Work request: Among the lines below, take the one holding "purple semicircle: rotated", the one holding "gray circle: moved 4 px left, 3 px up", and all lines between them. Set them down exactly.

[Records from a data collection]
# # #

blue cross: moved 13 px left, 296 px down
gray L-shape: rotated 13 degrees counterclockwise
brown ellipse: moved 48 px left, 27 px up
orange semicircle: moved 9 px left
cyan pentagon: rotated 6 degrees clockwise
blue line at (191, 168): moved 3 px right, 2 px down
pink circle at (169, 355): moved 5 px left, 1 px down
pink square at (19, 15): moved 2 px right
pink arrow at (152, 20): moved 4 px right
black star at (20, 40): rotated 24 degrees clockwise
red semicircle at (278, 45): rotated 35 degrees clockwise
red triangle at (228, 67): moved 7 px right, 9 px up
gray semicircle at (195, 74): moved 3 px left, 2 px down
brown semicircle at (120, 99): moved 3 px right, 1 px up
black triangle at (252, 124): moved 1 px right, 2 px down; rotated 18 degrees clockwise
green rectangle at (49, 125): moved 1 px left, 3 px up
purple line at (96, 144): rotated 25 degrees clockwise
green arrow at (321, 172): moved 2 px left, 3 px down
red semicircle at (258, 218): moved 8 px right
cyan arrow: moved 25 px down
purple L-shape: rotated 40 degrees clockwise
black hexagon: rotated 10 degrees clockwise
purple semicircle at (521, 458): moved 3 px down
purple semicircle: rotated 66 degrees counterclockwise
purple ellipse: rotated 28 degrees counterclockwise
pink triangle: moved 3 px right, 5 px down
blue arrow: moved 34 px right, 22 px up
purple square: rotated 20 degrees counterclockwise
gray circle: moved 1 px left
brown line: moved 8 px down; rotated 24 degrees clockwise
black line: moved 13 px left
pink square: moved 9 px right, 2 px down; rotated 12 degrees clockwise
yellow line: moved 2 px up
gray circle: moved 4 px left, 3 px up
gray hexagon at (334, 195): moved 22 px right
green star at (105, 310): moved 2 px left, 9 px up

# # #

Reply:
purple semicircle: rotated 66 degrees counterclockwise
purple ellipse: rotated 28 degrees counterclockwise
pink triangle: moved 3 px right, 5 px down
blue arrow: moved 34 px right, 22 px up
purple square: rotated 20 degrees counterclockwise
gray circle: moved 1 px left
brown line: moved 8 px down; rotated 24 degrees clockwise
black line: moved 13 px left
pink square: moved 9 px right, 2 px down; rotated 12 degrees clockwise
yellow line: moved 2 px up
gray circle: moved 4 px left, 3 px up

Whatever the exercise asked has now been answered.